Required action: Once you reach the line containing "(564, 348) = (455, 340): none -> white rocket" in the entries below, write out that line and each one after it down to the line containing "(604, 224) = (399, 197): green", exactly and with nothing added.

● ● ● ● ●

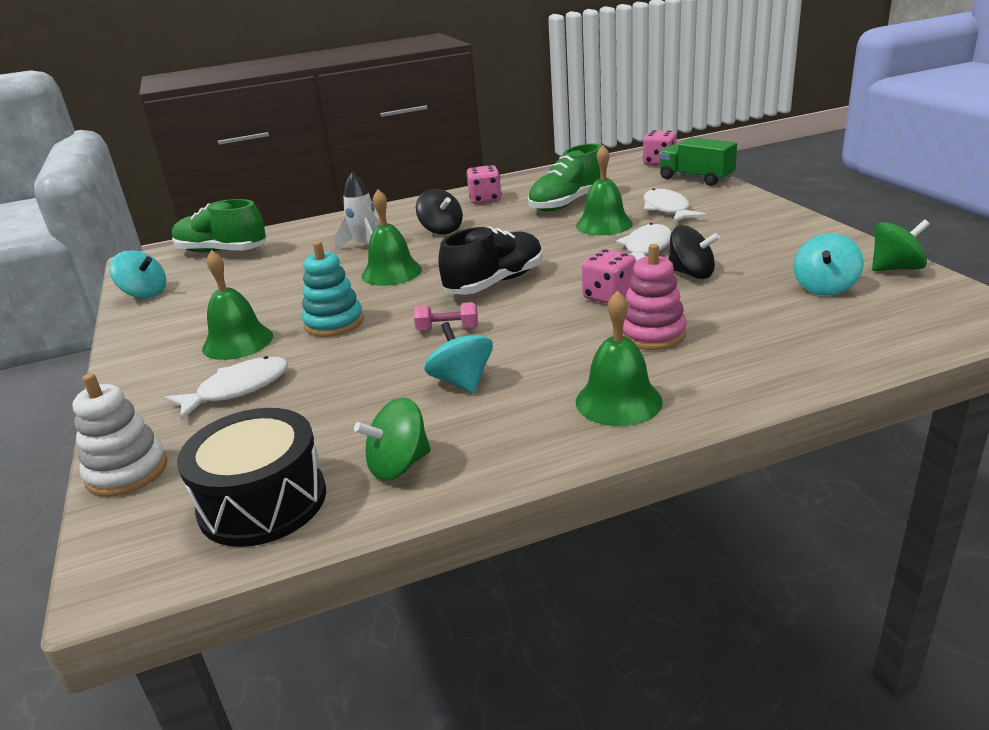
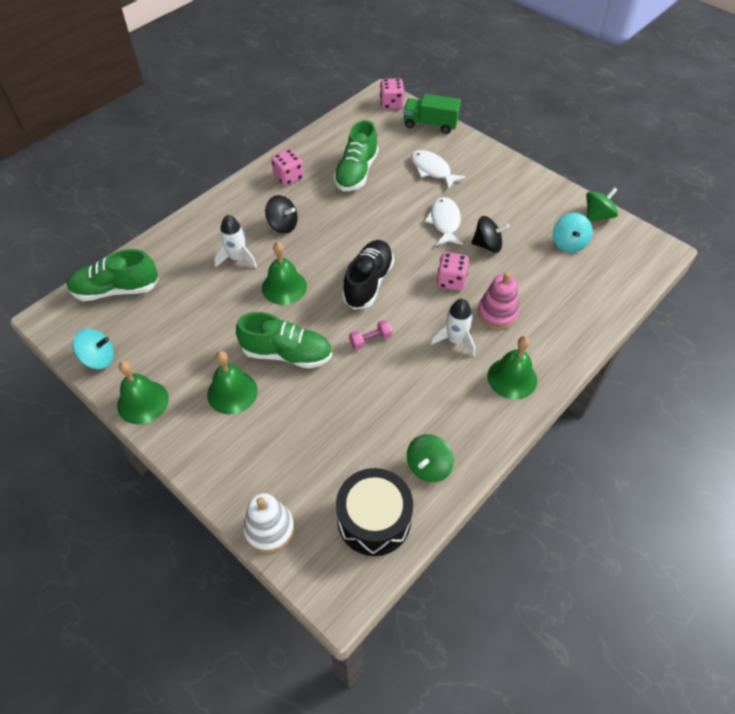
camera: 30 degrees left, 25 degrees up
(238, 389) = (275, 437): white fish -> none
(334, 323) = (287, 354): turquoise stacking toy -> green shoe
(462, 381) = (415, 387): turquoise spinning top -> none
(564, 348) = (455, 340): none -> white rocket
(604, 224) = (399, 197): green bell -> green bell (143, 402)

● ● ● ● ●

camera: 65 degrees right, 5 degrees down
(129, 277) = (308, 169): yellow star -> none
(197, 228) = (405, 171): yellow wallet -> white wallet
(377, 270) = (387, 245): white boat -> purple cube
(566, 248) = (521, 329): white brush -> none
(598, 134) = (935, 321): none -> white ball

● ● ● ● ●

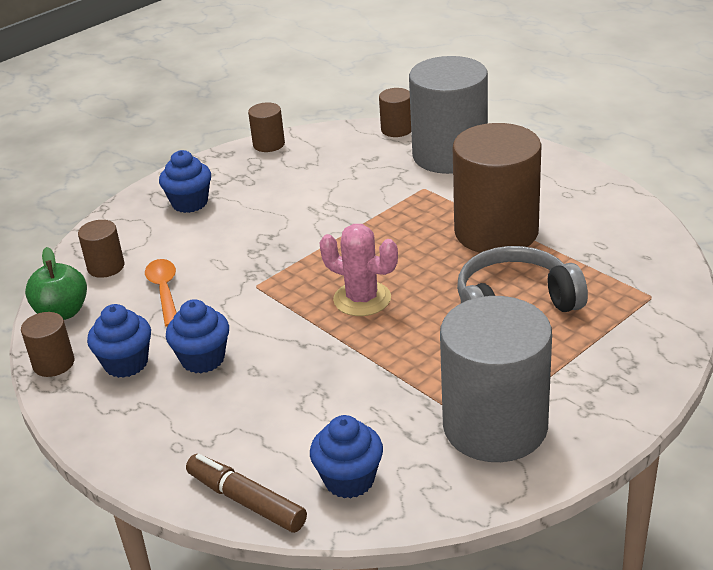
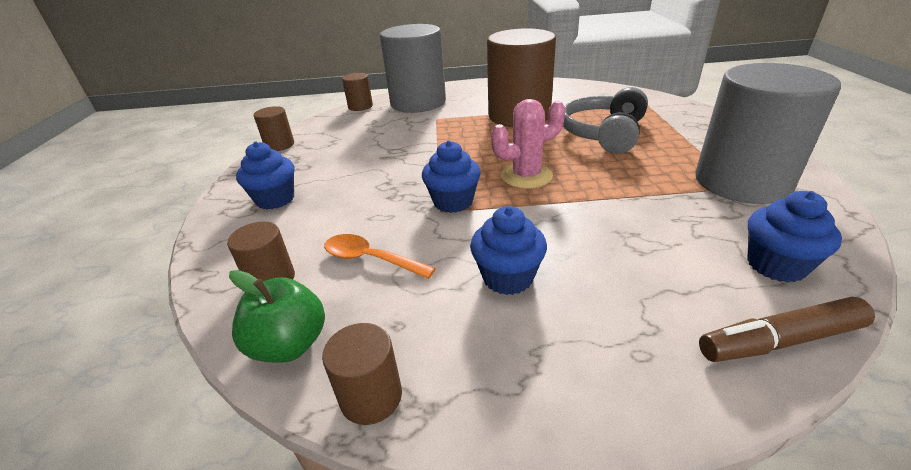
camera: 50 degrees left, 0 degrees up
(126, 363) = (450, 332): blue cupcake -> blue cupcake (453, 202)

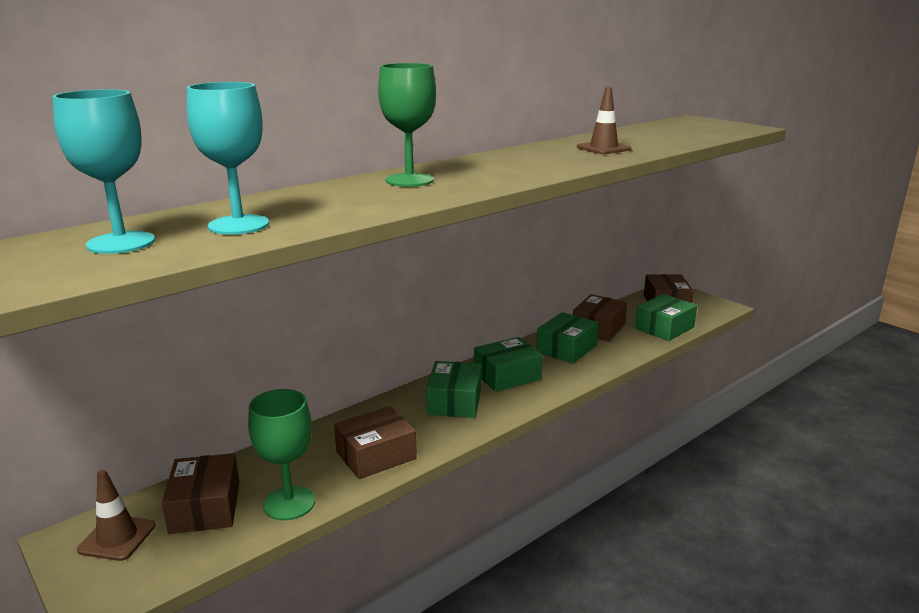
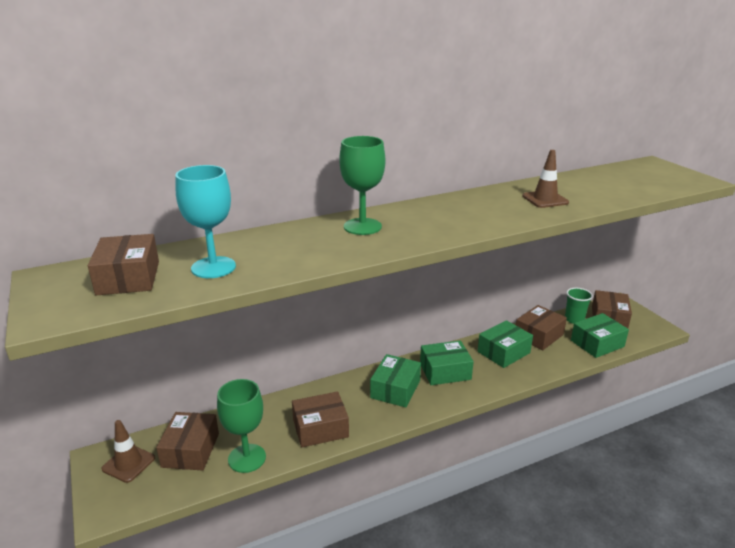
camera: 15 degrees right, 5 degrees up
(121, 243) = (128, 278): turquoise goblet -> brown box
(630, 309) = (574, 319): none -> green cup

● ● ● ● ●

Expected output:
(564, 348) = (455, 340): none -> white rocket
(604, 224) = (399, 197): green bell -> green bell (143, 402)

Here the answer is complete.